▶ [Task]: Starting at the line that contains "(341, 107) = (665, 212): red" and stopping at the line that contains "camera: 10 degrees right, 15 degrees down", restate each line of the records below exactly. Omit the pictures.

Records contained in a dataset

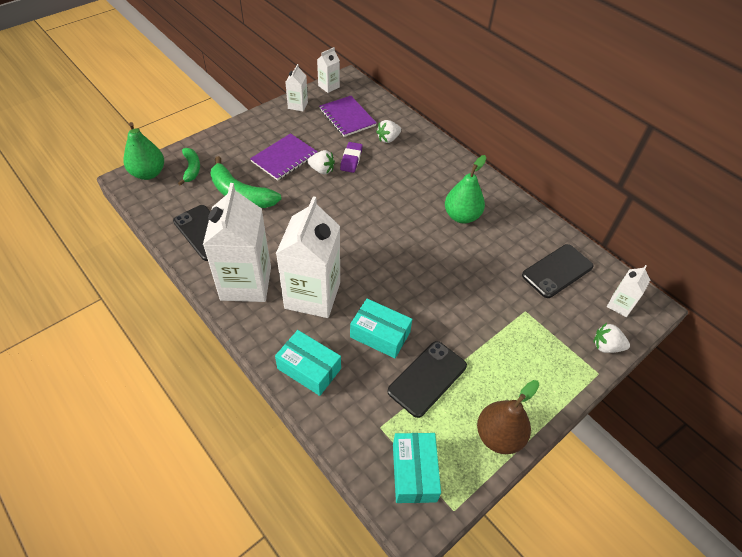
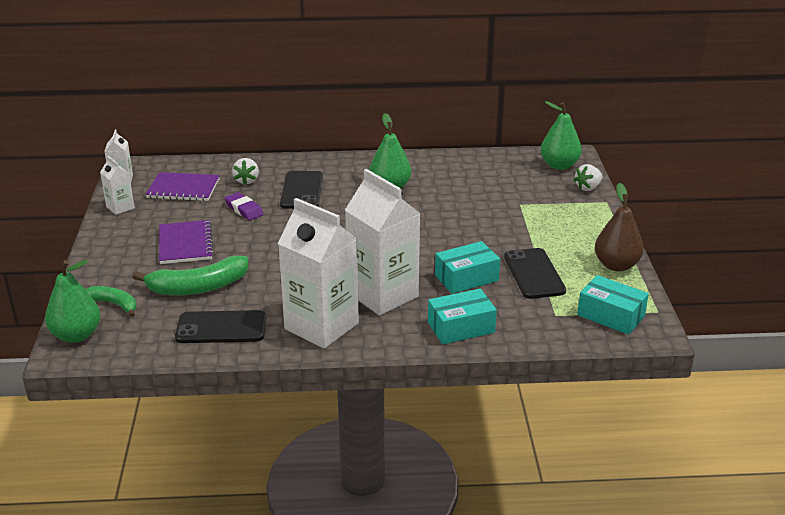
camera: 50 degrees left, 20 degrees down
(322, 170) = (234, 230): white strawberry -> none
(557, 271) = (499, 174): black phone -> black phone (302, 190)
(620, 305) = (559, 165): white carton -> green pear

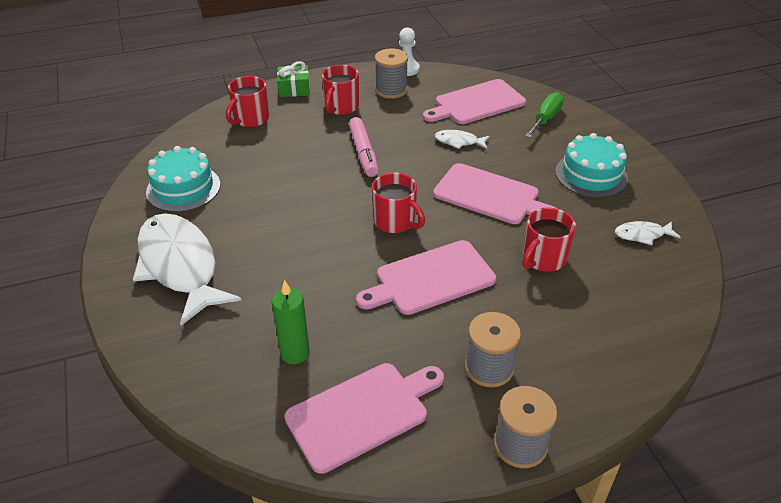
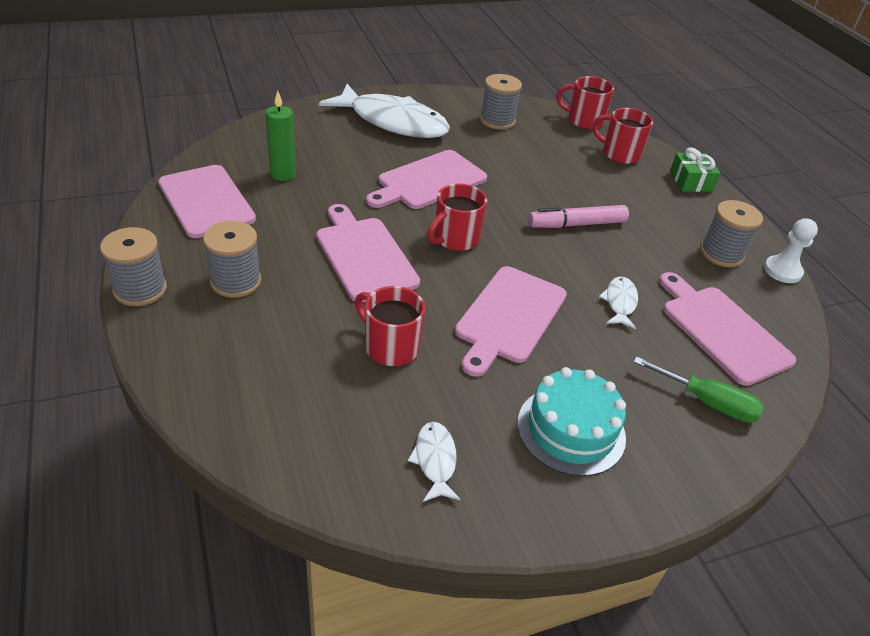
camera: 85 degrees right, 0 degrees up
(180, 266) = (393, 122): white fish -> white fish turned 60 degrees clockwise
(183, 188) = (497, 121): turquoise cake -> grey spool
(303, 238) = (429, 181): none -> pink cutting board
(341, 107) = (665, 212): red mug -> red mug (583, 120)

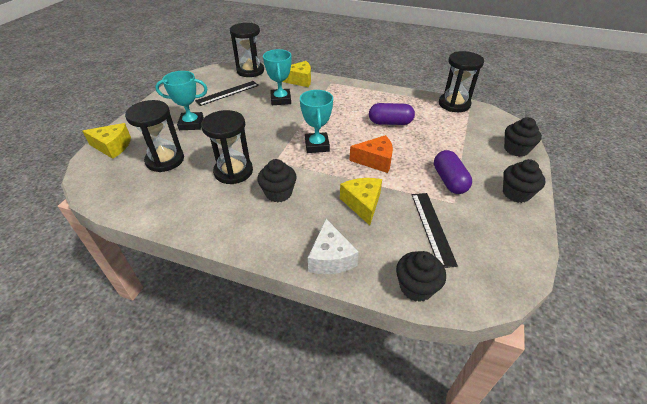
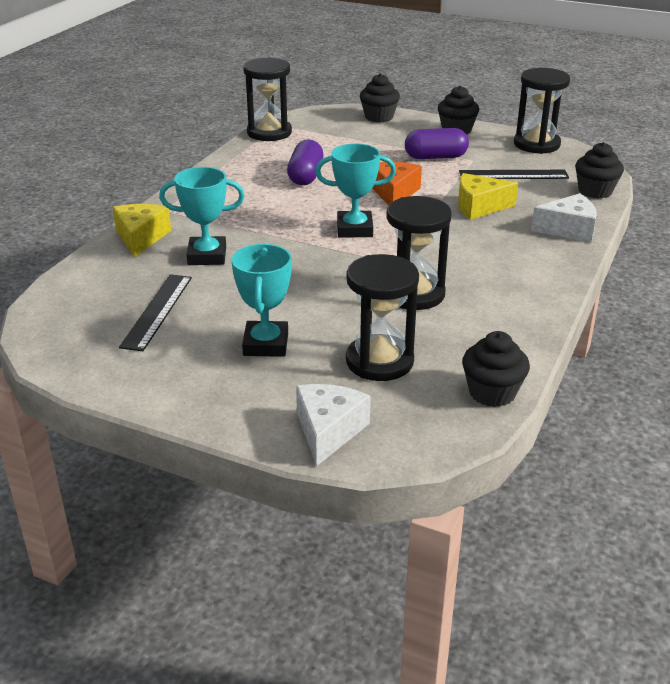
camera: 85 degrees left, 10 degrees down
(113, 146) = (328, 431): yellow cheese -> white cheese
(227, 93) = (157, 311): black ruler -> black ruler turned 45 degrees clockwise
(250, 71) = (70, 288): black hourglass -> black hourglass (536, 144)
(278, 193) = (462, 258): black cupcake -> black cupcake (492, 392)

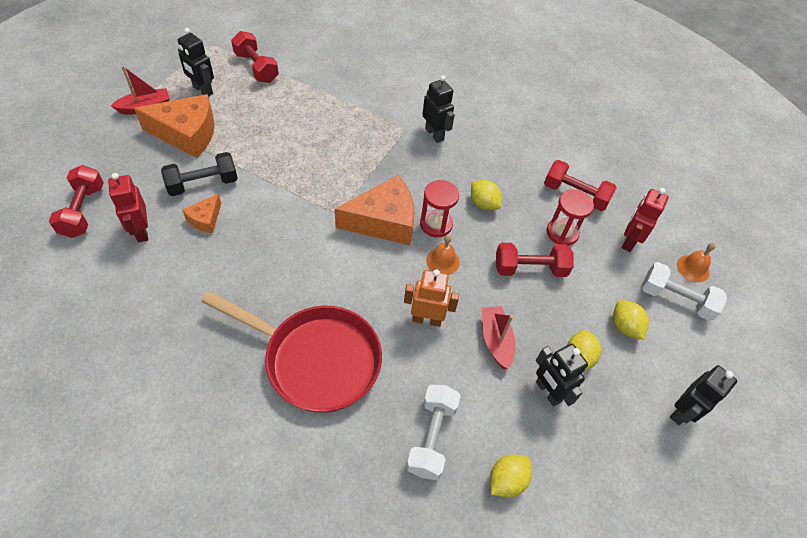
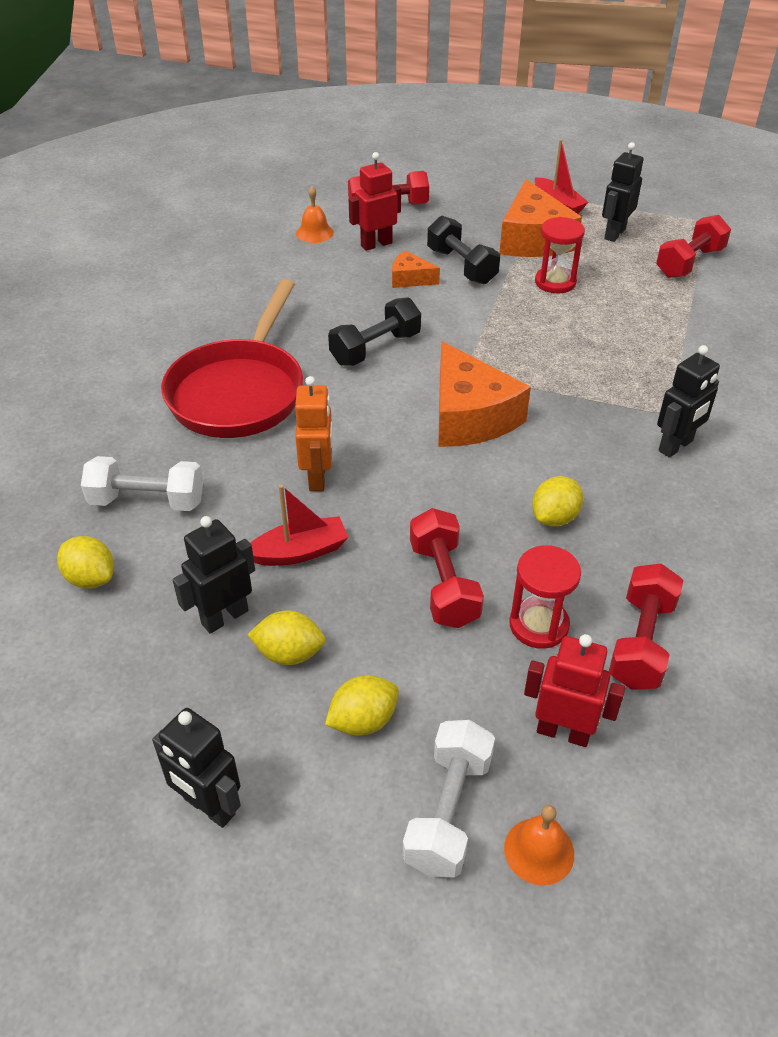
camera: 85 degrees right, 10 degrees down
(290, 259) = (375, 348): none -> black dumbbell
(436, 224) = (487, 468): red hourglass -> red hourglass (555, 282)
(442, 261) = (422, 482): orange bell -> orange bell (314, 233)

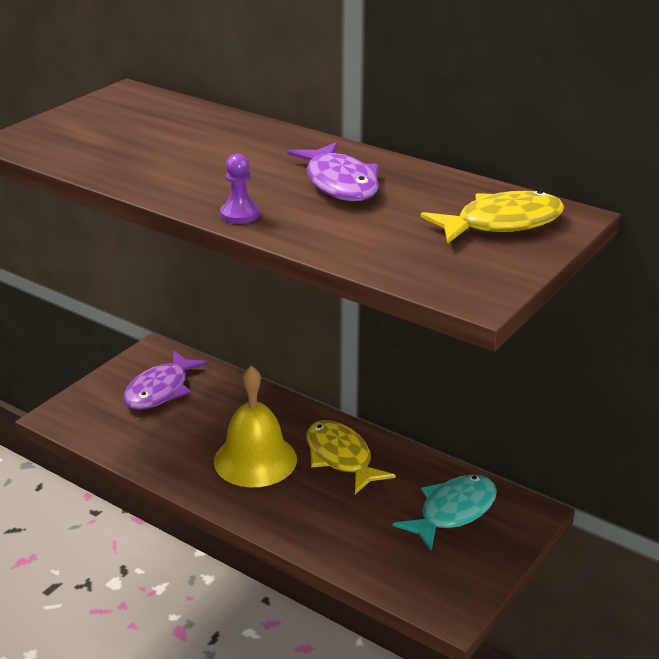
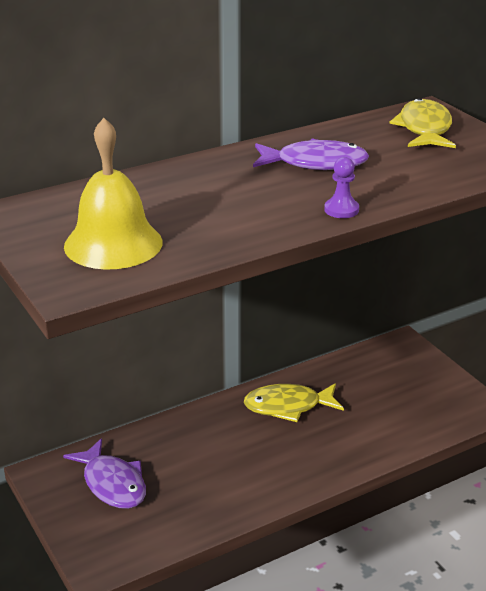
camera: 65 degrees left, 0 degrees up
(255, 460) = (260, 452): yellow bell -> yellow bell (113, 244)
(453, 512) = (384, 374): turquoise fish -> none

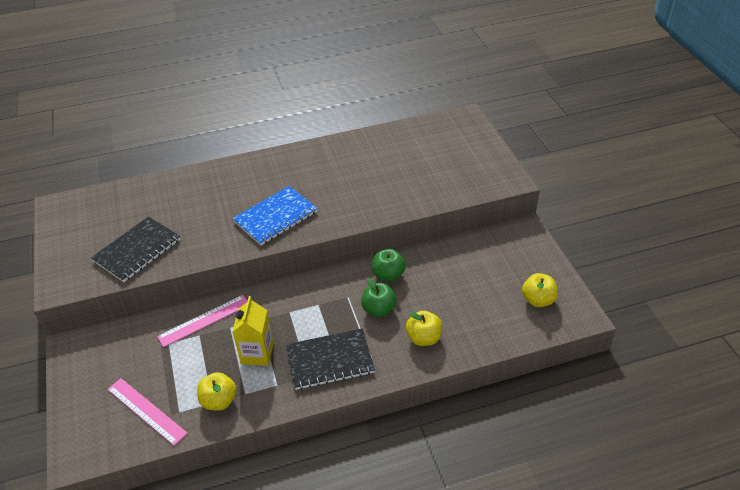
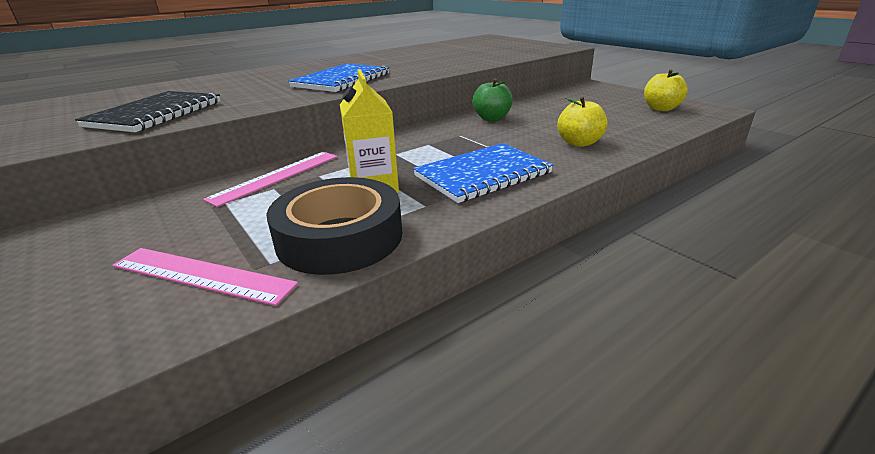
camera: 20 degrees left, 15 degrees down
(219, 401) = (340, 237): yellow apple -> black tape
(330, 360) = (482, 174): black notebook -> blue notebook
(379, 309) = (504, 136): green apple -> none

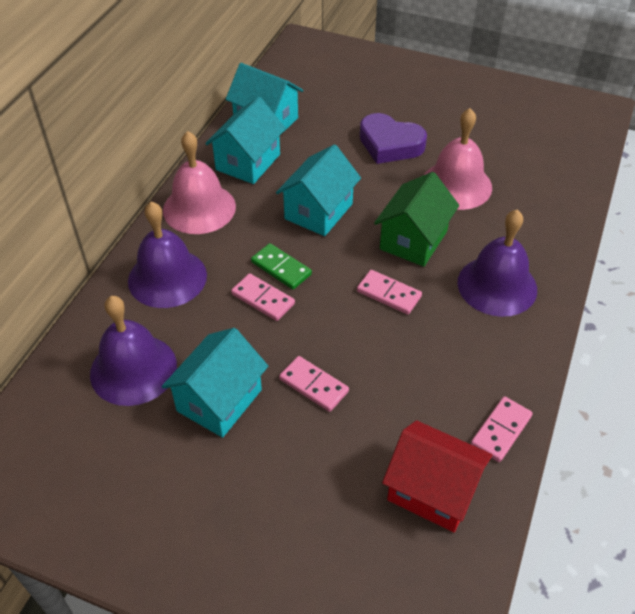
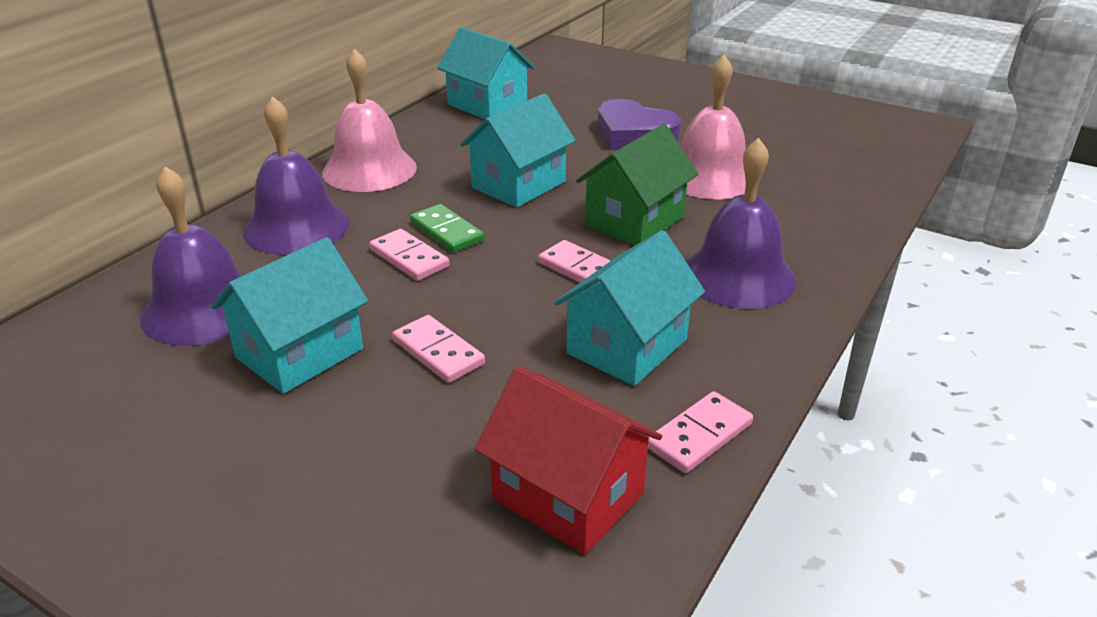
camera: 10 degrees right, 15 degrees down
(248, 162) = (449, 136): turquoise house -> turquoise house (627, 346)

▶ [Reply to the exercise]:
(341, 107) = (665, 212): red mug -> red mug (583, 120)

camera: 85 degrees left, 10 degrees down
(113, 146) = (328, 431): yellow cheese -> white cheese
(227, 93) = (157, 311): black ruler -> black ruler turned 45 degrees clockwise
(250, 71) = (70, 288): black hourglass -> black hourglass (536, 144)
(278, 193) = (462, 258): black cupcake -> black cupcake (492, 392)

camera: 85 degrees right, 10 degrees down
(290, 259) = (375, 348): none -> black dumbbell
(436, 224) = (487, 468): red hourglass -> red hourglass (555, 282)
(442, 261) = (422, 482): orange bell -> orange bell (314, 233)

camera: 65 degrees left, 0 degrees up
(255, 460) = (260, 452): yellow bell -> yellow bell (113, 244)
(453, 512) = (384, 374): turquoise fish -> none

camera: 20 degrees left, 15 degrees down
(219, 401) = (340, 237): yellow apple -> black tape
(330, 360) = (482, 174): black notebook -> blue notebook
(379, 309) = (504, 136): green apple -> none

camera: 10 degrees right, 15 degrees down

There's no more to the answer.